**The task:**
What lines in the records below include the word "hexagon"? Return each one.
+++
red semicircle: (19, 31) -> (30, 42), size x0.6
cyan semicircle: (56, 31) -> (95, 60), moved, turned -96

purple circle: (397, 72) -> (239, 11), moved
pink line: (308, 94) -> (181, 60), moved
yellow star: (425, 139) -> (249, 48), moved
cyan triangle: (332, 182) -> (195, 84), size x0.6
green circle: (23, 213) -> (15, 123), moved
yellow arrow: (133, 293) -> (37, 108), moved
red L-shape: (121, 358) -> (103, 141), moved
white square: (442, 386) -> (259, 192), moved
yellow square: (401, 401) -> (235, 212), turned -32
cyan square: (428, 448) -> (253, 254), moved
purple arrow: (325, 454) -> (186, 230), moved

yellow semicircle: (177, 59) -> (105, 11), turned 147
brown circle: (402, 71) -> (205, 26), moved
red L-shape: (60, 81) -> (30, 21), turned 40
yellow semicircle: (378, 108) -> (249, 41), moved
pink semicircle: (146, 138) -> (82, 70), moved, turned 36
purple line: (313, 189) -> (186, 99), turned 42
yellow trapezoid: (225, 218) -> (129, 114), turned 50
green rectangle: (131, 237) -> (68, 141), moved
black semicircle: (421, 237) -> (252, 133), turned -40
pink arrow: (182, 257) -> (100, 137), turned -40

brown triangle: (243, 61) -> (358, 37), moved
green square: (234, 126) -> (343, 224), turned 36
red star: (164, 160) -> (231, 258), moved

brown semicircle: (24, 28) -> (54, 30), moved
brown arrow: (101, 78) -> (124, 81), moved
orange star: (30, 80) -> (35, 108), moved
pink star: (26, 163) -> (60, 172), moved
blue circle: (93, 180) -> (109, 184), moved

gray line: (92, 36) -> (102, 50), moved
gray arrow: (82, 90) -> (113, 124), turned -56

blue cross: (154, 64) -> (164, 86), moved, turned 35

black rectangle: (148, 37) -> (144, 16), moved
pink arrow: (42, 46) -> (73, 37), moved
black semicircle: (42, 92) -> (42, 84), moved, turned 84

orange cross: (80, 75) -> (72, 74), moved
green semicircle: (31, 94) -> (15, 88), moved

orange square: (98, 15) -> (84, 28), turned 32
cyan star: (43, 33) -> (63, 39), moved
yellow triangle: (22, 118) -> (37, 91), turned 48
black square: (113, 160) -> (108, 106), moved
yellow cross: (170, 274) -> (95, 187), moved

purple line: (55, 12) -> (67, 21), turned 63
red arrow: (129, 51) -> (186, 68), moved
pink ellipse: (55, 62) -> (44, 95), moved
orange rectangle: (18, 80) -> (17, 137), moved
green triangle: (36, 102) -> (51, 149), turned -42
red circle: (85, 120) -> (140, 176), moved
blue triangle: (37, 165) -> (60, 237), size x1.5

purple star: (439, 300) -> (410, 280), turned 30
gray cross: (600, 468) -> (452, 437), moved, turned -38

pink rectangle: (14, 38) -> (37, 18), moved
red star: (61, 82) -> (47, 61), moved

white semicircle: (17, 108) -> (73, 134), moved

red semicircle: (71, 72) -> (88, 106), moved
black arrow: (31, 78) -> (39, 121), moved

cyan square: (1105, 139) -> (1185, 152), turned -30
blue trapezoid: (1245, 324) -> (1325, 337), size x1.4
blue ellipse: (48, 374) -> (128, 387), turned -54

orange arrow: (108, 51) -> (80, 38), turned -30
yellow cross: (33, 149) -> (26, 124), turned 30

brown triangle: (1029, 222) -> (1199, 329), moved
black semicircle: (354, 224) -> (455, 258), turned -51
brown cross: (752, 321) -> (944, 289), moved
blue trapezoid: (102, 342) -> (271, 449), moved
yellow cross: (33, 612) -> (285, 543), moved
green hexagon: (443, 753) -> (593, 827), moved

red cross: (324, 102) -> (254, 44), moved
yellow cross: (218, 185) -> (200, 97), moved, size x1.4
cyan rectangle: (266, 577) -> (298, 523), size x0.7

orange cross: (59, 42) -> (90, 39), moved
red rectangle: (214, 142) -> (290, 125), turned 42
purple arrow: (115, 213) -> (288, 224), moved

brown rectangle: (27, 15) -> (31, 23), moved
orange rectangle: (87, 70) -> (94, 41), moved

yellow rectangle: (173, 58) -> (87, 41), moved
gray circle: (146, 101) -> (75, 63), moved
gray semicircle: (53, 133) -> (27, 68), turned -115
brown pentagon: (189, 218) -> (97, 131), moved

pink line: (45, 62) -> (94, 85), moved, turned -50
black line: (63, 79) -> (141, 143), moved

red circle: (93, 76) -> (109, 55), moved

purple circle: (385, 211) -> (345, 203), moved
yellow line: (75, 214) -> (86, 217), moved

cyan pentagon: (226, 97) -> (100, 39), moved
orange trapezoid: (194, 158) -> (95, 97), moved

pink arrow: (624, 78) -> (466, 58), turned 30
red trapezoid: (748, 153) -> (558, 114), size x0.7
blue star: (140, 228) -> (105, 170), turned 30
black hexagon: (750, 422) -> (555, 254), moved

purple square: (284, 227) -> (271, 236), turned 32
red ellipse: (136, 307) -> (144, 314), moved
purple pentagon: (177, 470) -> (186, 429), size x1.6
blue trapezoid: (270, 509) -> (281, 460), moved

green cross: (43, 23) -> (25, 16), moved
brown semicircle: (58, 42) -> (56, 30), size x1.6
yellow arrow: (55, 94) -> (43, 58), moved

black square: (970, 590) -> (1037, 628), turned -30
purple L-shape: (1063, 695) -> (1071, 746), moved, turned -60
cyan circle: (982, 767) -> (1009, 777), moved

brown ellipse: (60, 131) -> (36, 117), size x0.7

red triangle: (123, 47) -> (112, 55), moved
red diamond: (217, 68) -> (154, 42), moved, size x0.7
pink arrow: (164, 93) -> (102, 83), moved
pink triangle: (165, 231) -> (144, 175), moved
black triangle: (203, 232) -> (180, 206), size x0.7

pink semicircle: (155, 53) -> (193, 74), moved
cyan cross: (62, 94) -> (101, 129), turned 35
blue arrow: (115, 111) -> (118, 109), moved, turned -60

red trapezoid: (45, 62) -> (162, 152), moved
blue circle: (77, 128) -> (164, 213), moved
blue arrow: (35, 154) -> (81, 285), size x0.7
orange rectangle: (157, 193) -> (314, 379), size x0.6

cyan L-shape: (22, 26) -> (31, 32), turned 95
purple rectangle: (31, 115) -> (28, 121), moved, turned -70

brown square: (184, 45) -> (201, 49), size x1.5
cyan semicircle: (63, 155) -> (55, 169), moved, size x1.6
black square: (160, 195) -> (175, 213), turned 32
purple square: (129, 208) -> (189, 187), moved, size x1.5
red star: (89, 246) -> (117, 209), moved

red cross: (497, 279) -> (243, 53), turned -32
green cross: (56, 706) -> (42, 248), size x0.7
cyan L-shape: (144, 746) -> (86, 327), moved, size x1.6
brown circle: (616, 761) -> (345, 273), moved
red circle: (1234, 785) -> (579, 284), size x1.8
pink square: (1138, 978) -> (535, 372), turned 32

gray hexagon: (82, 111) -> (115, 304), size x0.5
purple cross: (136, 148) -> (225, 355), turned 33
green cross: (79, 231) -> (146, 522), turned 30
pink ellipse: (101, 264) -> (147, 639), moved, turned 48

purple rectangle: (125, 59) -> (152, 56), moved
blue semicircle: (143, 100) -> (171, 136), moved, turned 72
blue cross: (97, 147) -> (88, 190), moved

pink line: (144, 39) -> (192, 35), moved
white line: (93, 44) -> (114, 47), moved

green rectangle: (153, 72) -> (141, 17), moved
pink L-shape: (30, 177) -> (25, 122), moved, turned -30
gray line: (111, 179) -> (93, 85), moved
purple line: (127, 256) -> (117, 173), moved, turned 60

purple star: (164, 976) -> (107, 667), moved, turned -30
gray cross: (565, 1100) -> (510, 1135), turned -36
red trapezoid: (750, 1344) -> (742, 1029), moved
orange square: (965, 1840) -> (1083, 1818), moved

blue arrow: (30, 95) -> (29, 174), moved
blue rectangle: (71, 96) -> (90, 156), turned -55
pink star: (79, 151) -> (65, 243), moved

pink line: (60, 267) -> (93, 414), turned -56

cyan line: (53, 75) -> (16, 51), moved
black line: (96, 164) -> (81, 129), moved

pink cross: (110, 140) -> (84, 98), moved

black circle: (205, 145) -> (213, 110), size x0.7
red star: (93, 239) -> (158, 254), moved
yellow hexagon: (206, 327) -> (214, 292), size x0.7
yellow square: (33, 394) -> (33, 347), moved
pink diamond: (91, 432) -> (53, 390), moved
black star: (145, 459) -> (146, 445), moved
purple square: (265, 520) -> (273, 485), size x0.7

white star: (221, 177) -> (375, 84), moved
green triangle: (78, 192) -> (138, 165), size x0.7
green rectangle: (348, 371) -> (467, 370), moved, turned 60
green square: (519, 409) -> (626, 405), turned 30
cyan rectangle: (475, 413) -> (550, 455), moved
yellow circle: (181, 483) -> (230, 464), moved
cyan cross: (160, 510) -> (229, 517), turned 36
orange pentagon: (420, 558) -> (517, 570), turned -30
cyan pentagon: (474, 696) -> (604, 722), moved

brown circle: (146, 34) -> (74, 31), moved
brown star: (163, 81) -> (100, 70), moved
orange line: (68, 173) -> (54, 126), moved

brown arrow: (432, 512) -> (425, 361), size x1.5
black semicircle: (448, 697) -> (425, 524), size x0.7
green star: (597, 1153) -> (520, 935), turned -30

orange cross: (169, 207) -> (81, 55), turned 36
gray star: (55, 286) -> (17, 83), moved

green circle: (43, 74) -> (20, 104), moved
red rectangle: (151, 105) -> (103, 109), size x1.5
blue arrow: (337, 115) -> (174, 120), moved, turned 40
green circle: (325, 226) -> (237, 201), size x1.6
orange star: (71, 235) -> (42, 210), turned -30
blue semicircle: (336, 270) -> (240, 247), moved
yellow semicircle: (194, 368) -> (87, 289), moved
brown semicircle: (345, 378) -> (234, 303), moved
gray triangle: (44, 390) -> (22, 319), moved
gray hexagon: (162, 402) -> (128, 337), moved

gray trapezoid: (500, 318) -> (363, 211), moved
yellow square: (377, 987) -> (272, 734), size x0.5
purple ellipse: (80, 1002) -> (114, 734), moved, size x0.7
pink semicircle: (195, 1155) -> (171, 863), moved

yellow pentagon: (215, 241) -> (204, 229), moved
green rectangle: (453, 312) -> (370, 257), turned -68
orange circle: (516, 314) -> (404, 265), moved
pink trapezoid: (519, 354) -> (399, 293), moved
+++
**Solution to this problem:**
green hexagon: (443, 753) -> (593, 827), moved
black hexagon: (750, 422) -> (555, 254), moved
gray hexagon: (82, 111) -> (115, 304), size x0.5
yellow hexagon: (206, 327) -> (214, 292), size x0.7
gray hexagon: (162, 402) -> (128, 337), moved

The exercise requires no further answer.